Data:
^^^^^^^^^^^^^^^^

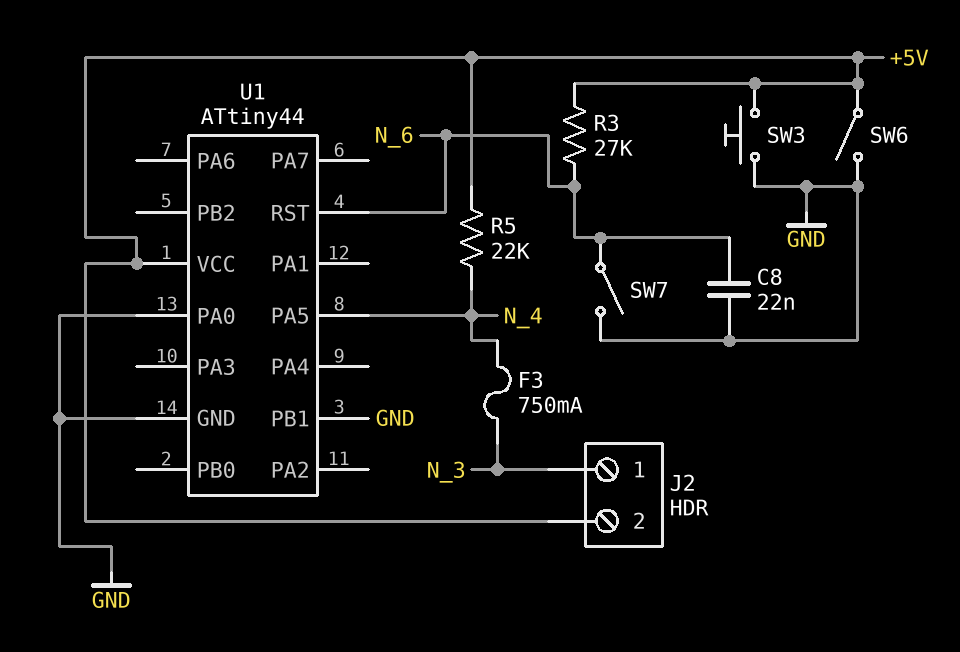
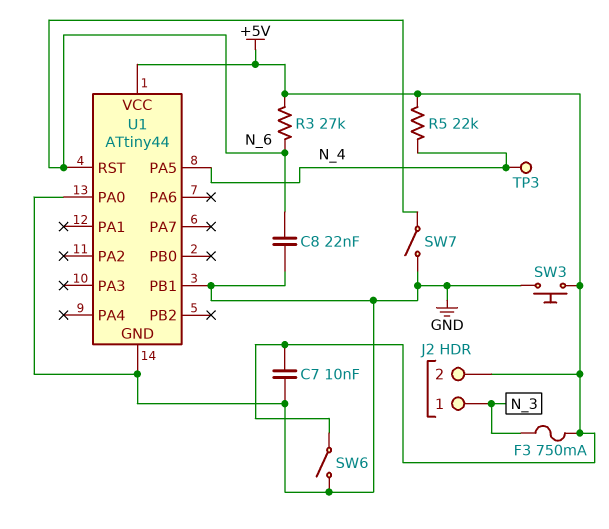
C7: none -> 10nF (+5V, GND)
F3: 750mA (N_3, N_4) -> 750mA (+5V, N_3)
TP3: none -> test point (N_4)

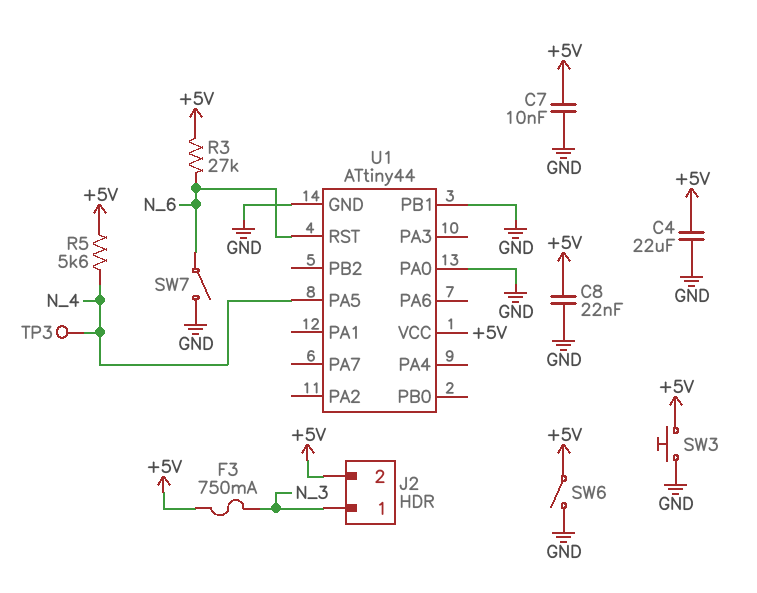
C4: none -> 22uF (+5V, GND)
C8: 22nF (GND, N_6) -> 22nF (+5V, GND)
R5: 22k (+5V, N_4) -> 5.6k (+5V, N_4)

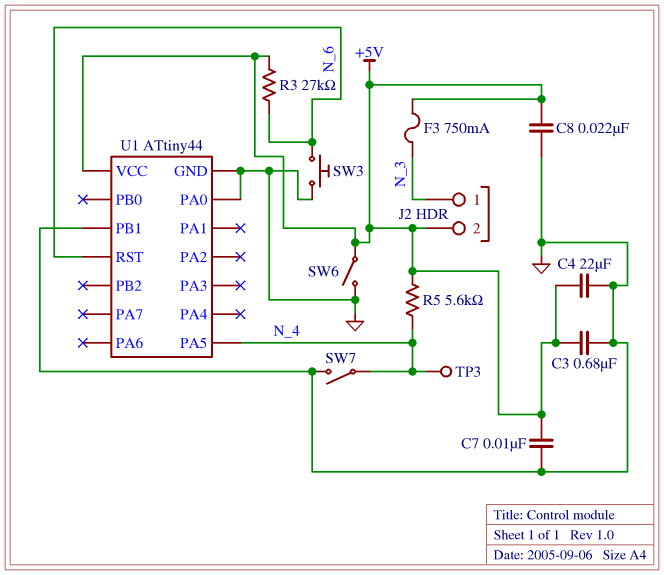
C3: none -> 680nF (+5V, GND)
SW3: button (+5V, GND) -> button (GND, N_6)
SW7: switch (GND, N_6) -> switch (GND, N_4)

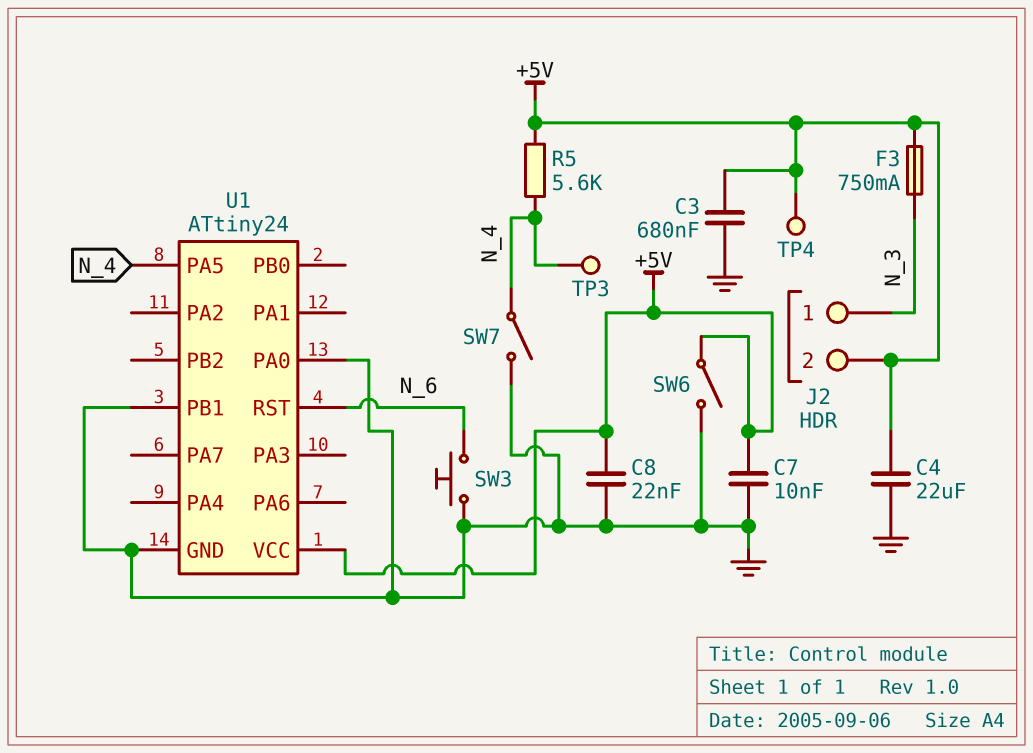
R3: 27k (+5V, N_6) -> none
TP4: none -> test point (+5V)
U1: ATtiny44 -> ATtiny24

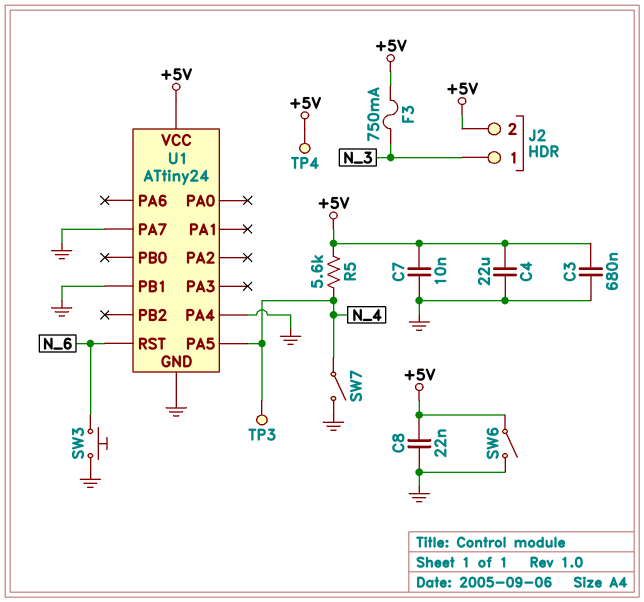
U1 pin PA0: GND -> none
U1 pin PA4: none -> GND
U1 pin PA7: none -> GND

^^^^^^^^^^^^^^^^

Work instructions: Reproduce all lines above exactly. Leave the images out.

Finished exercise:
C7: none -> 10nF (+5V, GND)
F3: 750mA (N_3, N_4) -> 750mA (+5V, N_3)
TP3: none -> test point (N_4)

C4: none -> 22uF (+5V, GND)
C8: 22nF (GND, N_6) -> 22nF (+5V, GND)
R5: 22k (+5V, N_4) -> 5.6k (+5V, N_4)

C3: none -> 680nF (+5V, GND)
SW3: button (+5V, GND) -> button (GND, N_6)
SW7: switch (GND, N_6) -> switch (GND, N_4)

R3: 27k (+5V, N_6) -> none
TP4: none -> test point (+5V)
U1: ATtiny44 -> ATtiny24

U1 pin PA0: GND -> none
U1 pin PA4: none -> GND
U1 pin PA7: none -> GND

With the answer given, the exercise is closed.